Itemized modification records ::
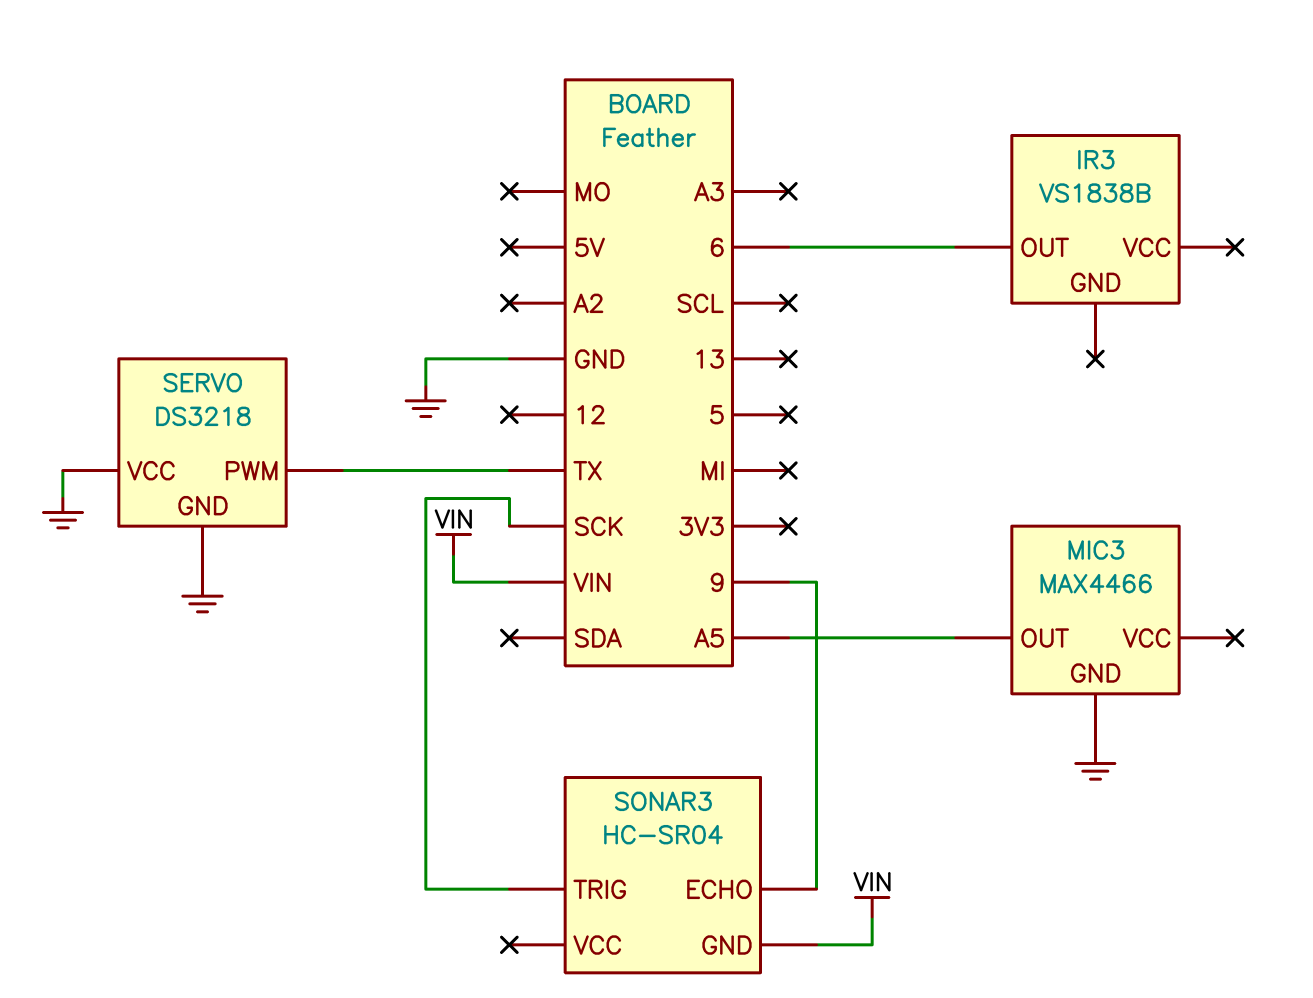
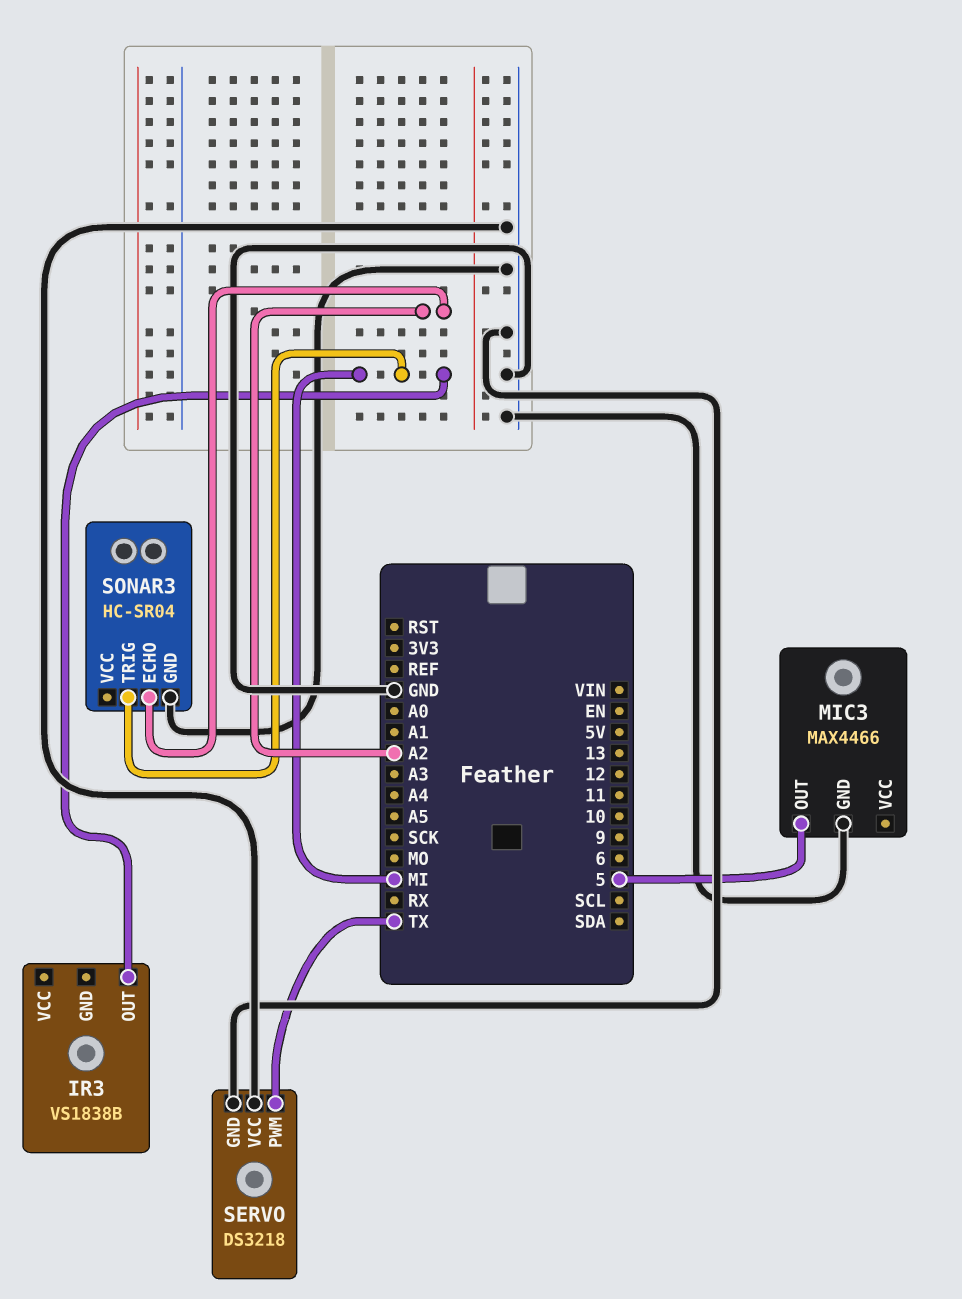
IR3 pin OUT: 6 -> MI
MIC3 pin OUT: A5 -> 5
SONAR3 pin ECHO: 9 -> A2
SONAR3 pin GND: VIN -> GND
SONAR3 pin TRIG: SCK -> MI

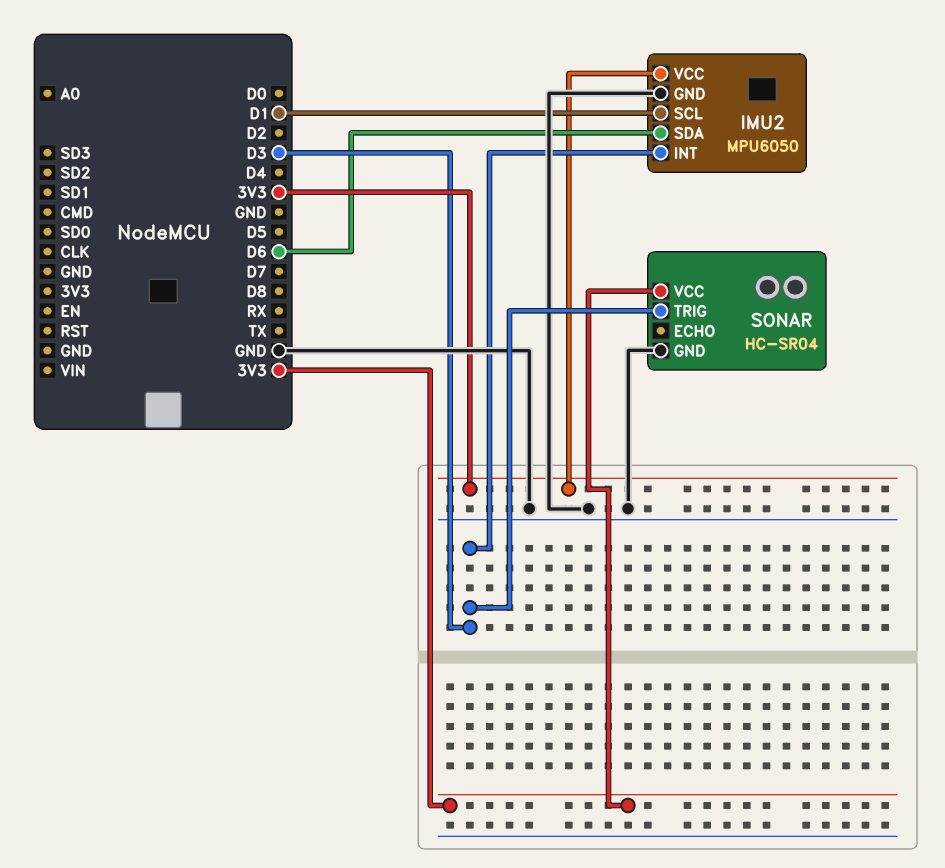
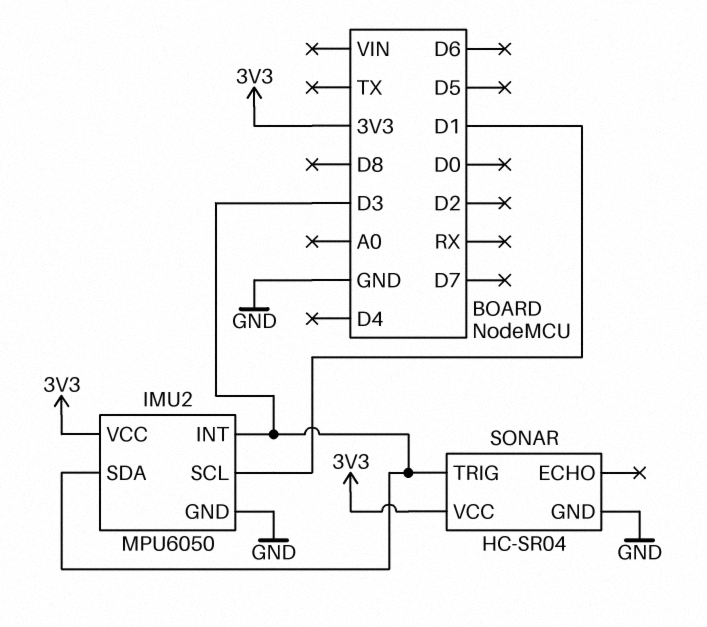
IMU2 pin SDA: D6 -> D3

TASK ::
What the answer must hold is the exact text of every line from the one containing "MIC3 pin OUT: A5 -> 5" through the end of the data, minus any pictures.

RESPONSE BELOW ::
MIC3 pin OUT: A5 -> 5
SONAR3 pin ECHO: 9 -> A2
SONAR3 pin GND: VIN -> GND
SONAR3 pin TRIG: SCK -> MI

IMU2 pin SDA: D6 -> D3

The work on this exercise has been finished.